▶ _About this task_:
Using the records that follow, count the lines containing the word "blue" and give that number only.

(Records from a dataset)
▬▬▬
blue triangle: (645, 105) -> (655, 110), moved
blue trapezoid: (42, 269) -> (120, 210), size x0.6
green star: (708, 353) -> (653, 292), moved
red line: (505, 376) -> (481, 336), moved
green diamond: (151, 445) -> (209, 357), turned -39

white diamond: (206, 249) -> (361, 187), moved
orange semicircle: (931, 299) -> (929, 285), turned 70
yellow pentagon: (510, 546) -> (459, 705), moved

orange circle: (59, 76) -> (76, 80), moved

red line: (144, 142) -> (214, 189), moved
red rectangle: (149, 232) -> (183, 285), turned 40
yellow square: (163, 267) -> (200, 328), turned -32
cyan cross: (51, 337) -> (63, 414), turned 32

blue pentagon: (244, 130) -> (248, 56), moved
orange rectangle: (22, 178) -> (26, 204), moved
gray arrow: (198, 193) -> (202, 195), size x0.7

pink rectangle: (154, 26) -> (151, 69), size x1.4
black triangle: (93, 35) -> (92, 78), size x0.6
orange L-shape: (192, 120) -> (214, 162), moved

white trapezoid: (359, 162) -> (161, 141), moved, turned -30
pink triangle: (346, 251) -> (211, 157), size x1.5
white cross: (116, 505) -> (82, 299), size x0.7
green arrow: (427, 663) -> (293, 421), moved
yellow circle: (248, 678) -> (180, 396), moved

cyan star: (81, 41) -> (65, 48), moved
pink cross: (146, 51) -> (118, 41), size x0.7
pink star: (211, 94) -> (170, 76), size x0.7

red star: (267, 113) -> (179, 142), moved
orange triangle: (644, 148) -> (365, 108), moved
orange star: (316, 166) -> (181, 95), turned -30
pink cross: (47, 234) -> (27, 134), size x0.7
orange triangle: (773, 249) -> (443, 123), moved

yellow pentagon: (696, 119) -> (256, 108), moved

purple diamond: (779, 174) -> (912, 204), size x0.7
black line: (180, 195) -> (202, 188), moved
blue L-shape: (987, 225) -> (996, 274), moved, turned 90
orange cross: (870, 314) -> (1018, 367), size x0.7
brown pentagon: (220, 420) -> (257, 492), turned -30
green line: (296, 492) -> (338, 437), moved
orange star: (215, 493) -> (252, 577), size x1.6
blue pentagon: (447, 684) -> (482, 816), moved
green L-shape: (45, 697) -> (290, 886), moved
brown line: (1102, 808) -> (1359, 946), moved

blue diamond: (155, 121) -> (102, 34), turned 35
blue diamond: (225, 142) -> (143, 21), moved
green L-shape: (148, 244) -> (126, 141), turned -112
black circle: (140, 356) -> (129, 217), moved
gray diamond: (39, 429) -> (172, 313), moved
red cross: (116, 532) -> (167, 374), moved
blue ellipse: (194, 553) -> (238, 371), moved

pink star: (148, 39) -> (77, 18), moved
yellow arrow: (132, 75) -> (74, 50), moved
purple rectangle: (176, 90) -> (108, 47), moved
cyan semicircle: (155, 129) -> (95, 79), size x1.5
▬▬▬
▶ _Answer section_:
8